(What to work on) Every line from the one with "U204: ATmega8A -> ATmega328P" through the final line of the data below goes in the answer, copied exactly. Pictures do not.

(Data supplied)
☆ ☆ ☆ ☆ ☆

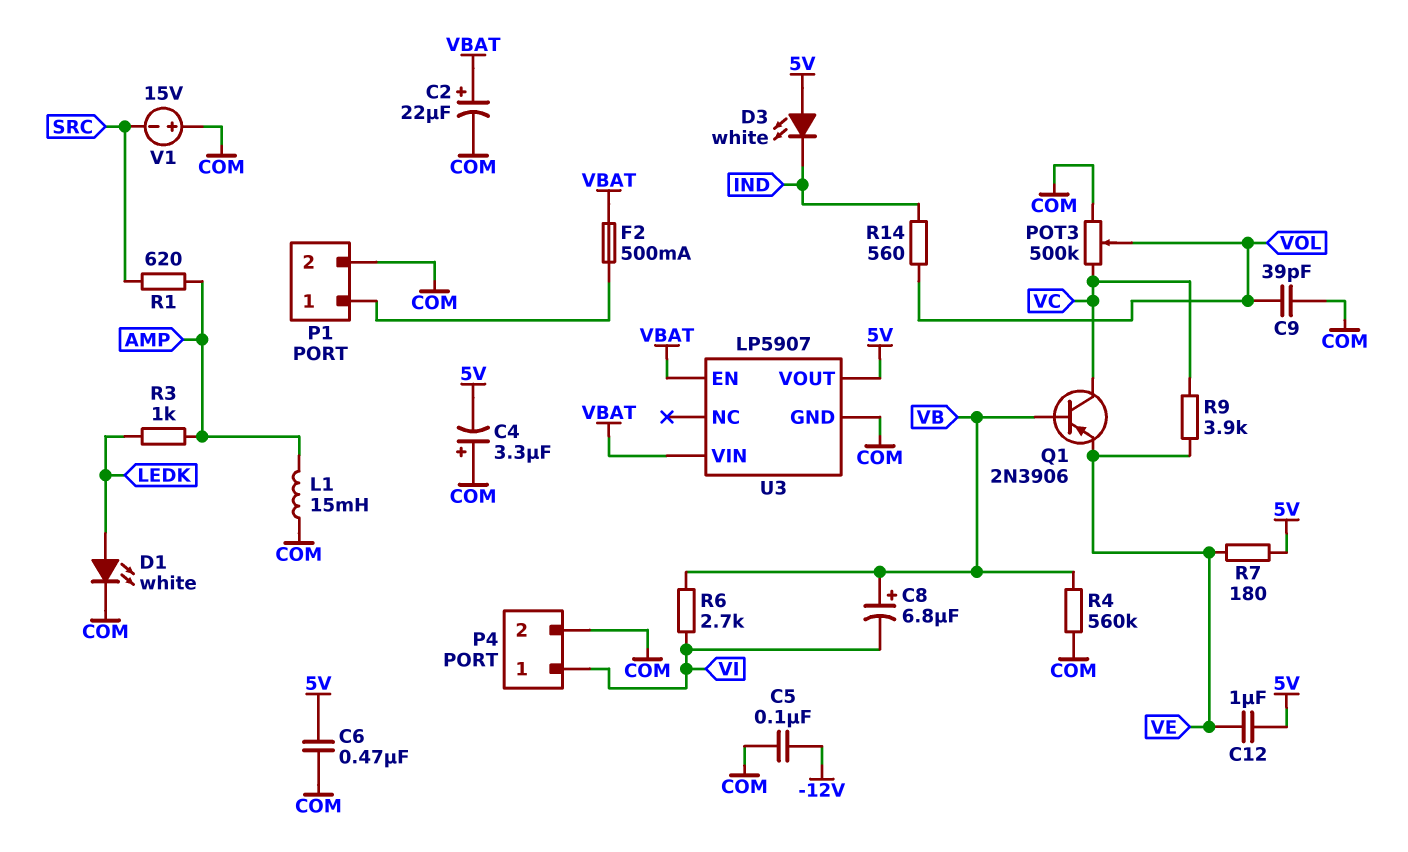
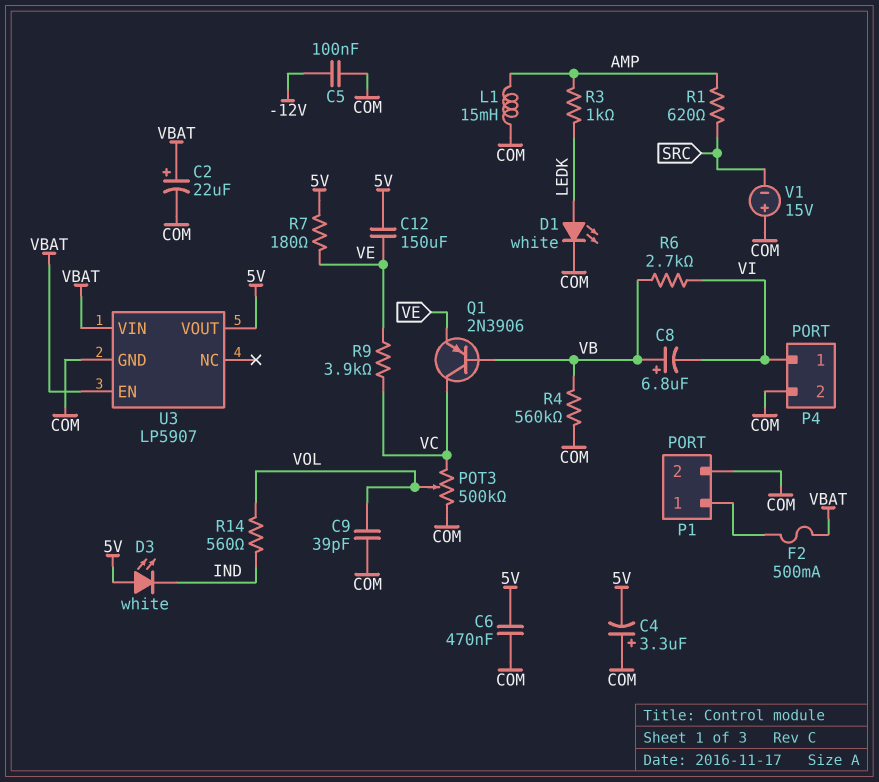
C12: 1uF (5V, VE) -> 150uF (5V, VE)

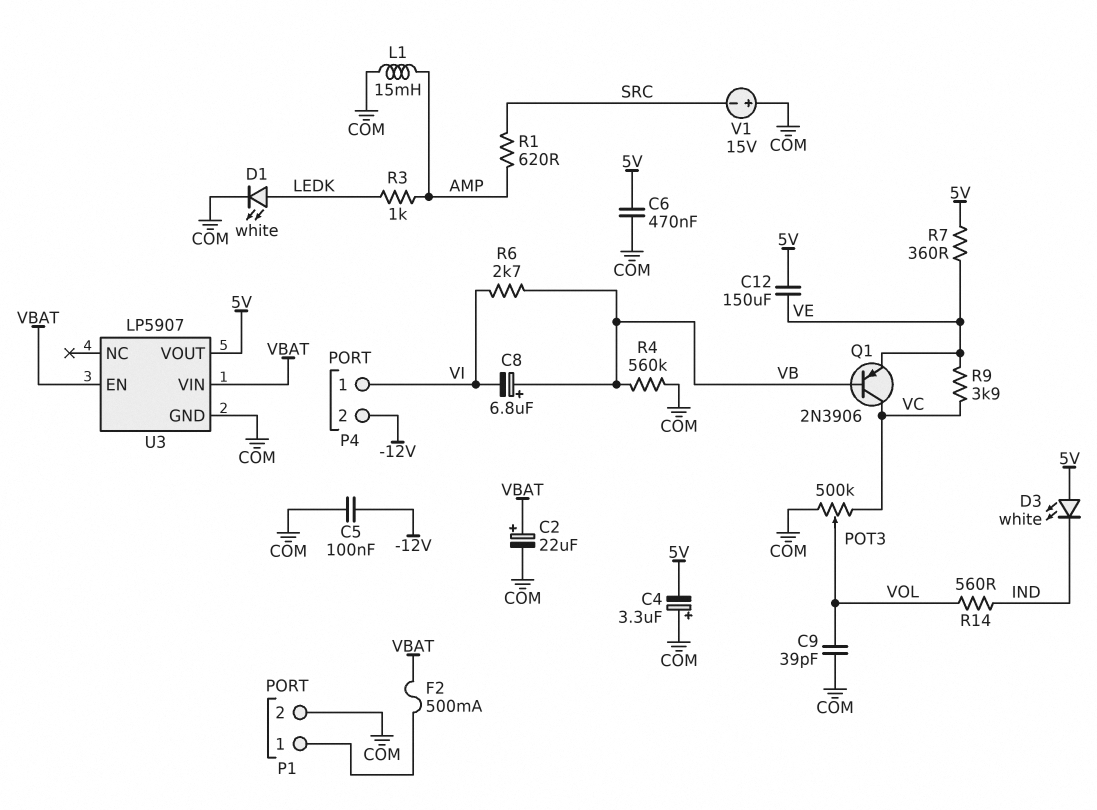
P4 pin 2: COM -> -12V
R7: 180 (5V, VE) -> 360 (5V, VE)

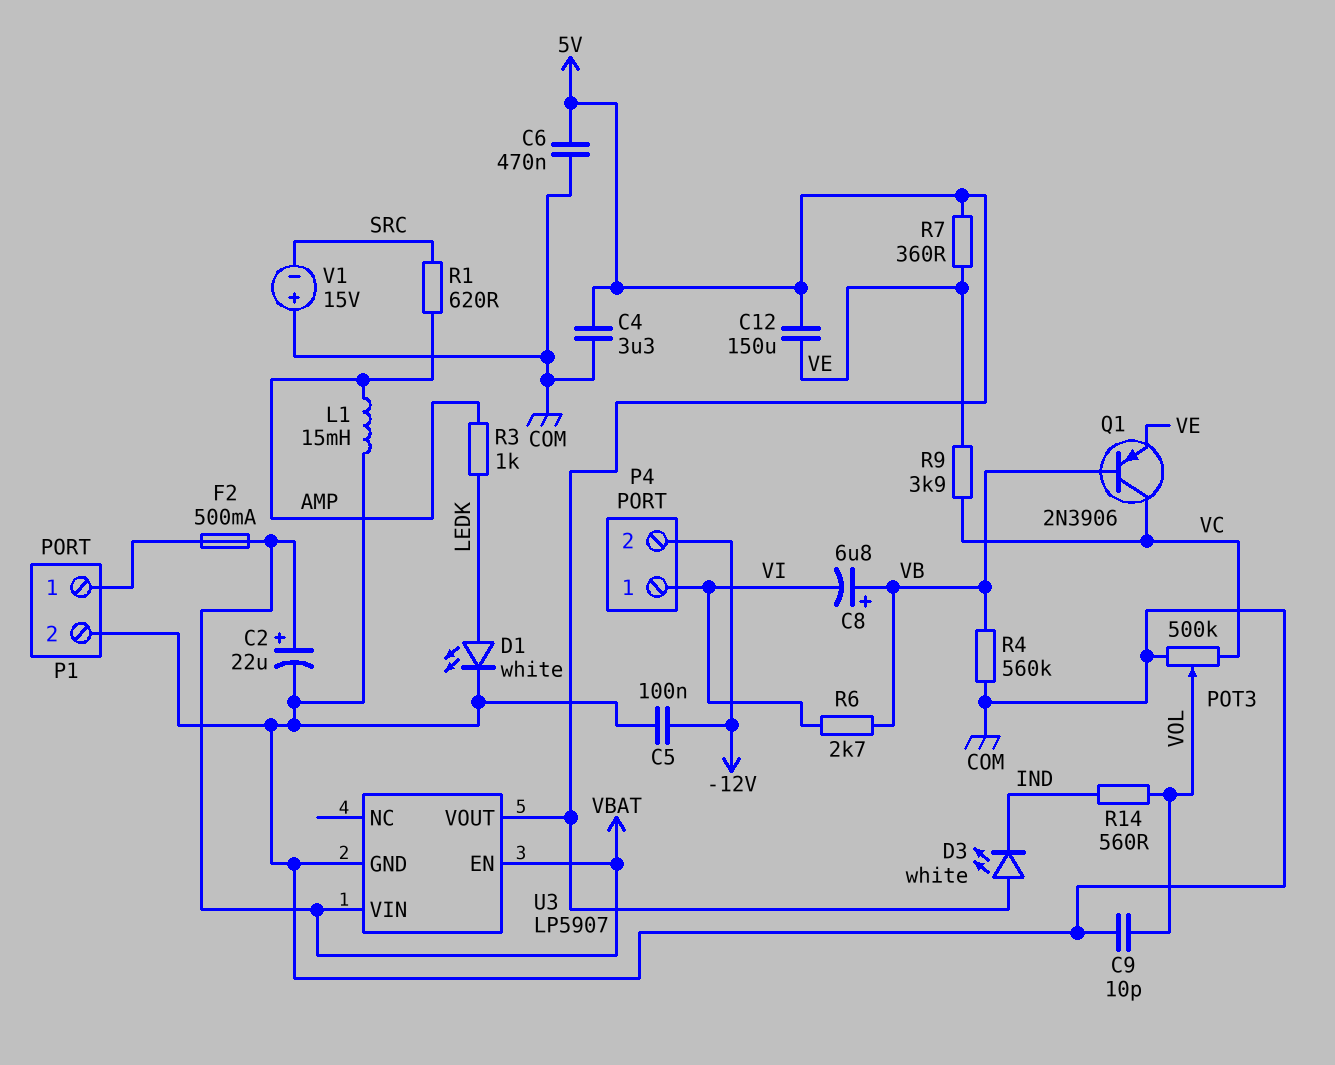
C4: 3.3uF (plus COM, minus 5V) -> 3.3uF (5V, COM)
C9: 39pF (COM, VOL) -> 10pF (COM, VOL)

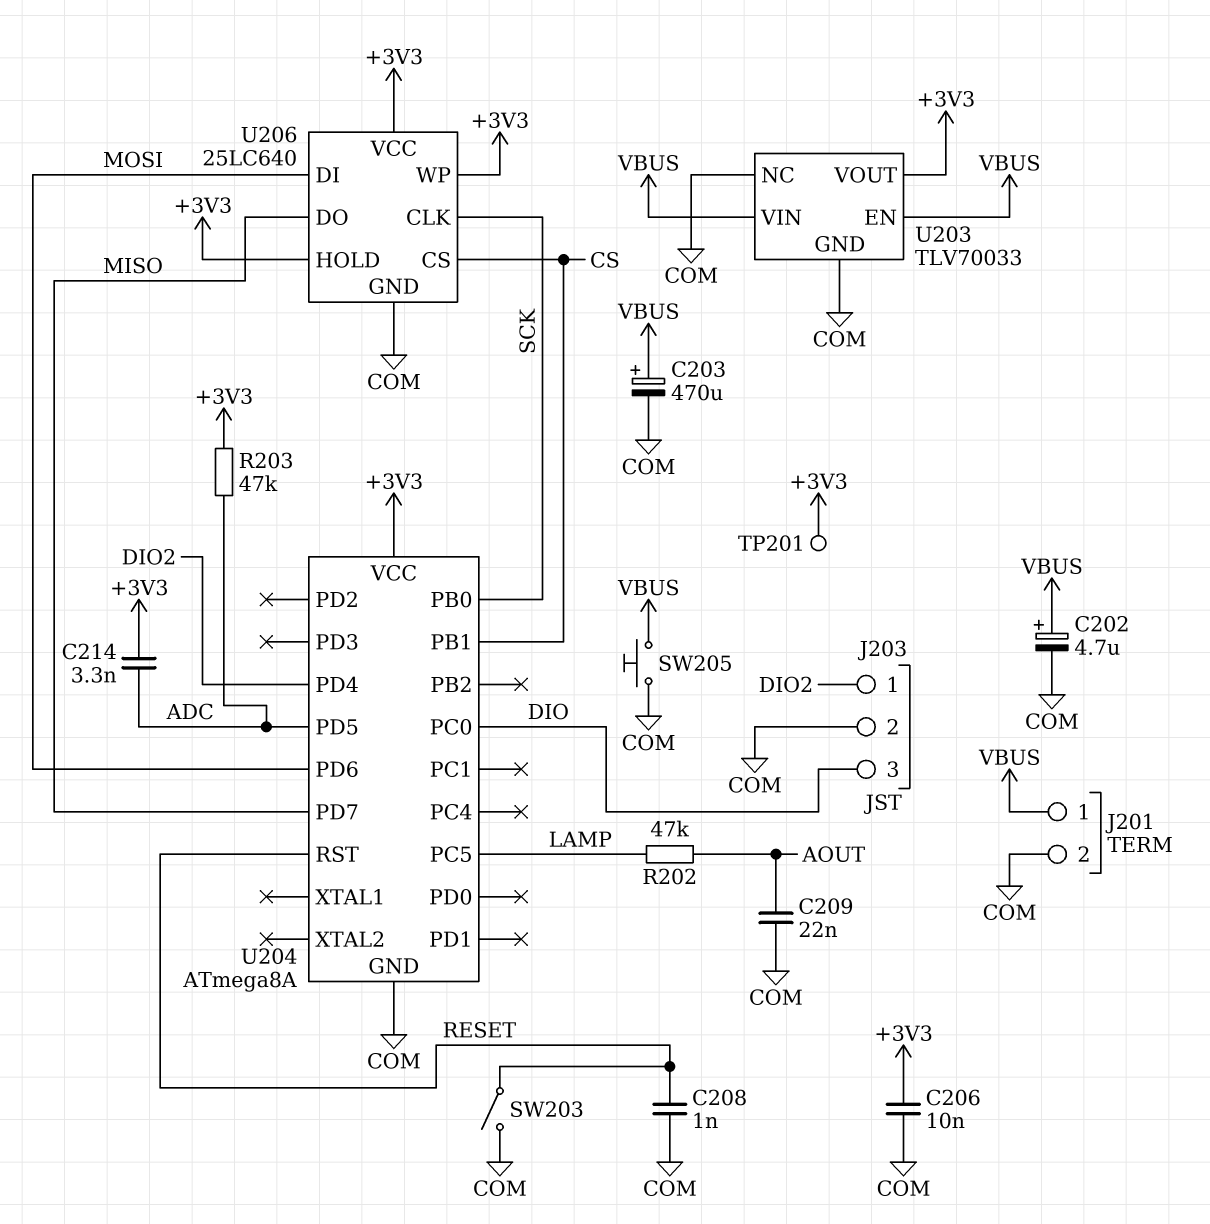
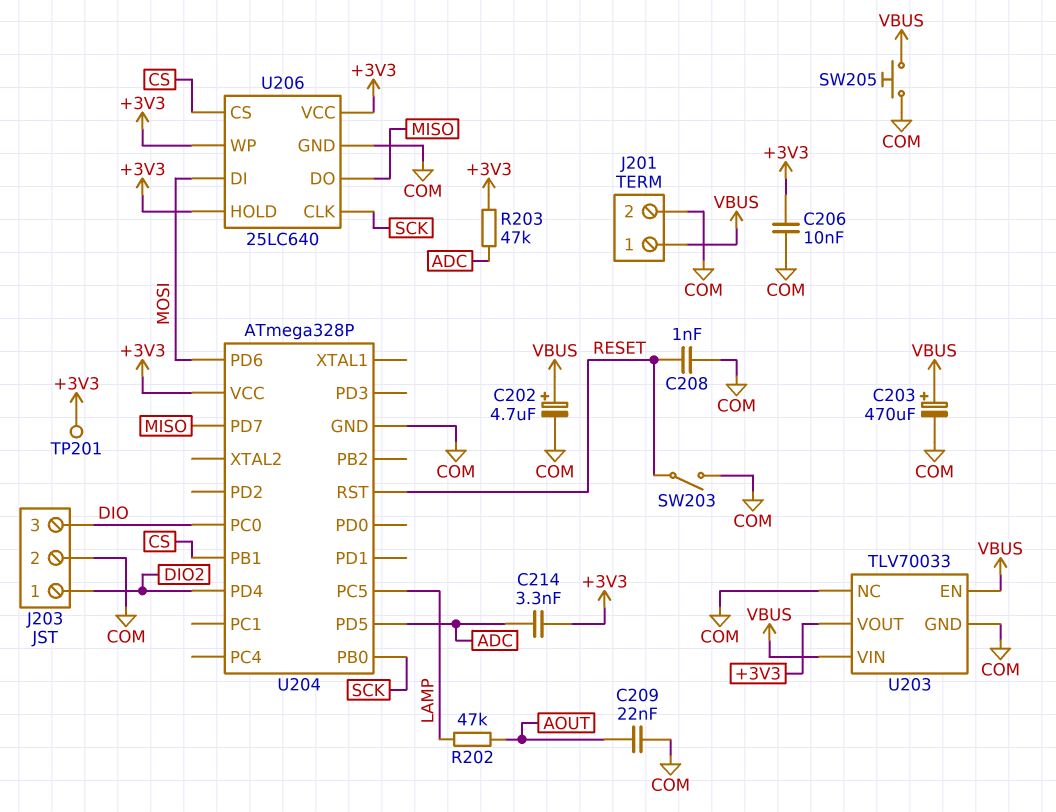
U204: ATmega8A -> ATmega328P

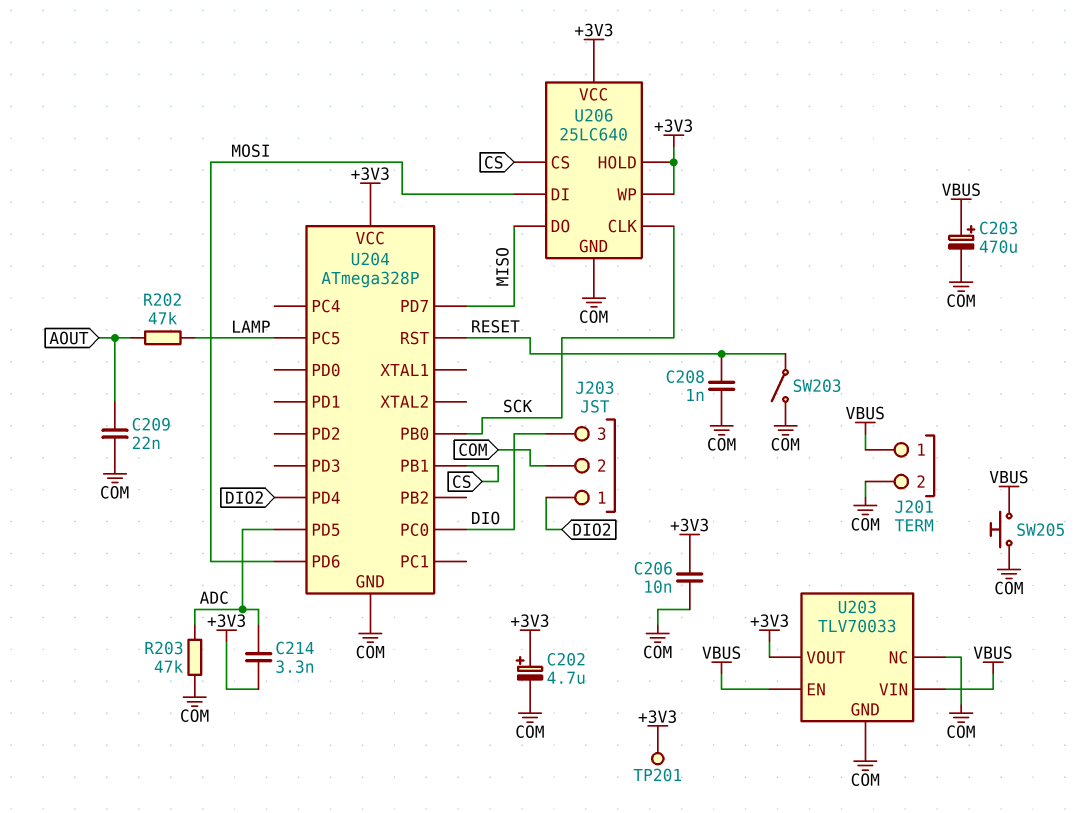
C202: 4.7uF (plus VBUS, minus COM) -> 4.7uF (plus +3V3, minus COM)
R203: 47k (+3V3, ADC) -> 47k (ADC, COM)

☆ ☆ ☆ ☆ ☆

(Result of this exercise)
U204: ATmega8A -> ATmega328P

C202: 4.7uF (plus VBUS, minus COM) -> 4.7uF (plus +3V3, minus COM)
R203: 47k (+3V3, ADC) -> 47k (ADC, COM)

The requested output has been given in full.